## Work item
Scan the records below for the line with "P3 pin 3: VA -> N003" and the line with "U3 pin XOUT: N008 -> N006". Repeat those two lines and every line between them exactly, and nothing else.

## Data
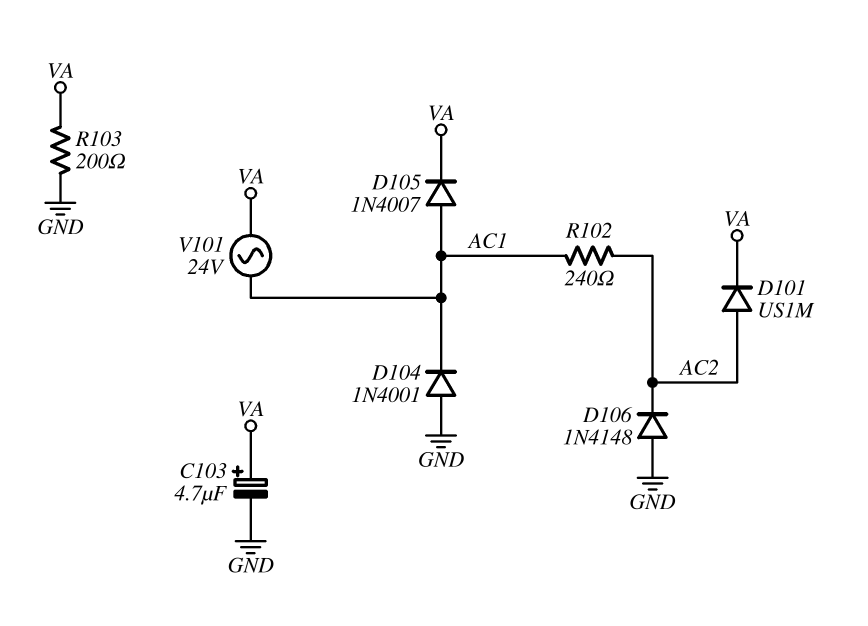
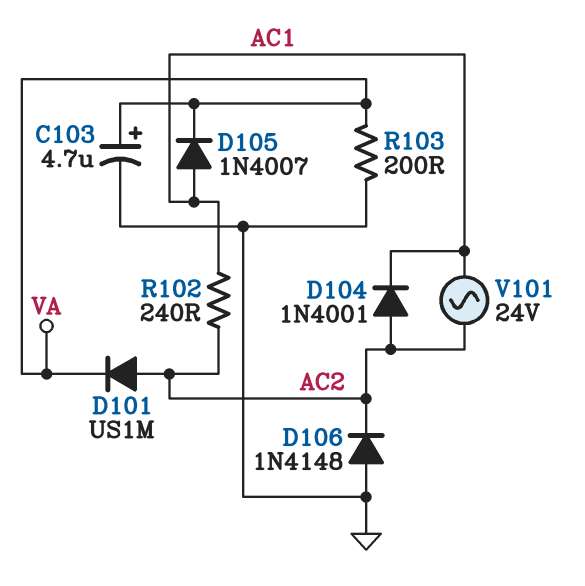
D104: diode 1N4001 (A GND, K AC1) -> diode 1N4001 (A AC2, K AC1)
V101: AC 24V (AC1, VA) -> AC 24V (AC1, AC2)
* * *
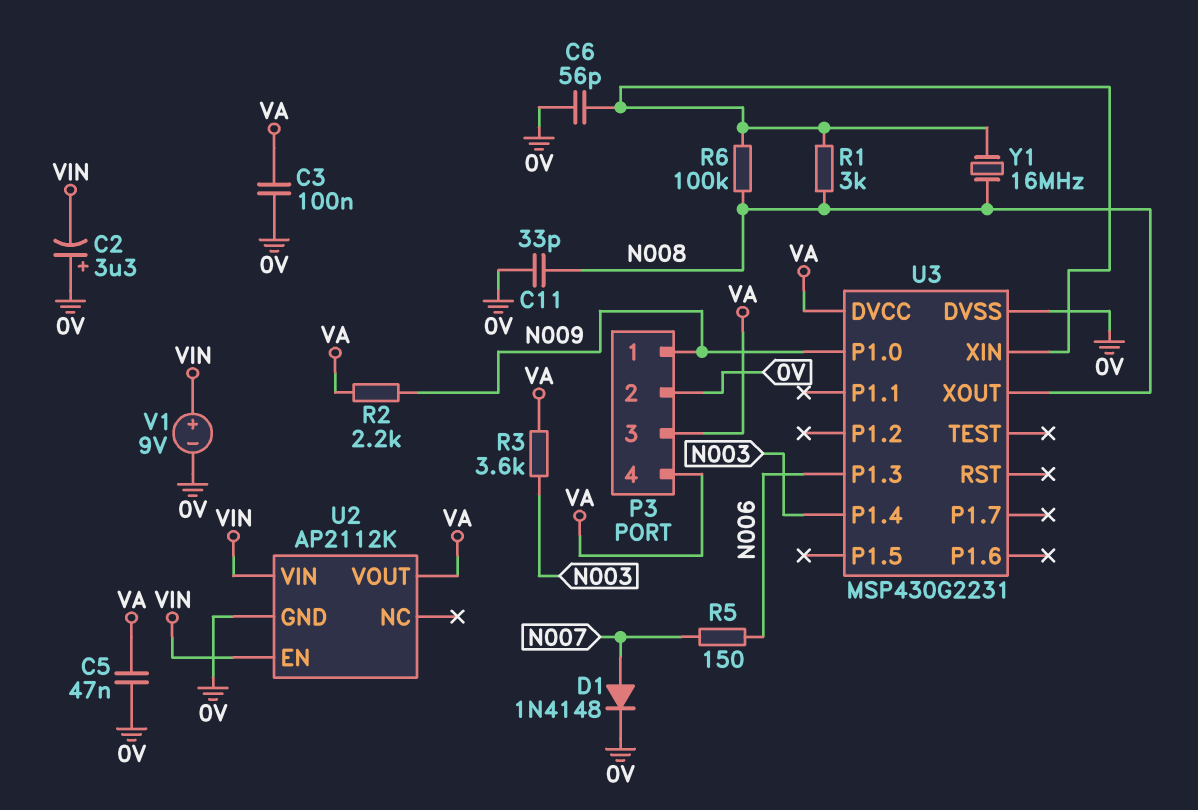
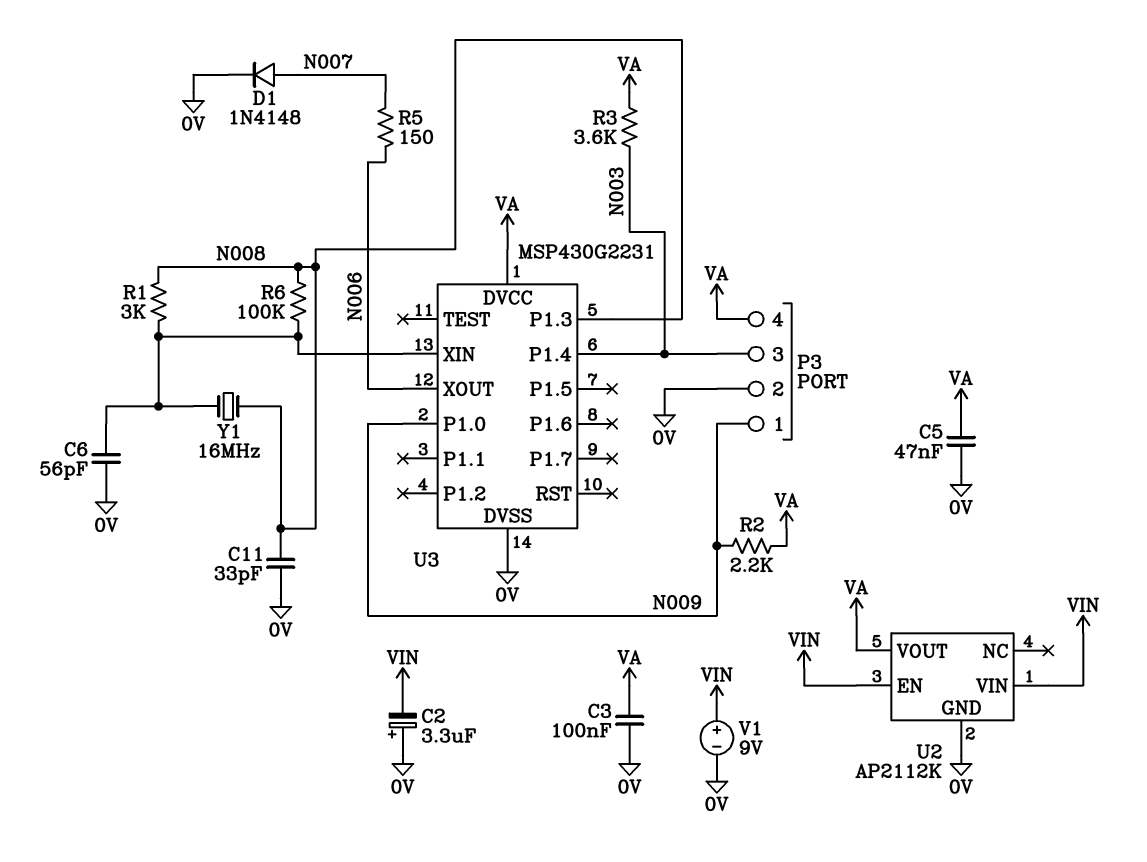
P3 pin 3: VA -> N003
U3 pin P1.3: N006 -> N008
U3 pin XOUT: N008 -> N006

## Response
P3 pin 3: VA -> N003
U3 pin P1.3: N006 -> N008
U3 pin XOUT: N008 -> N006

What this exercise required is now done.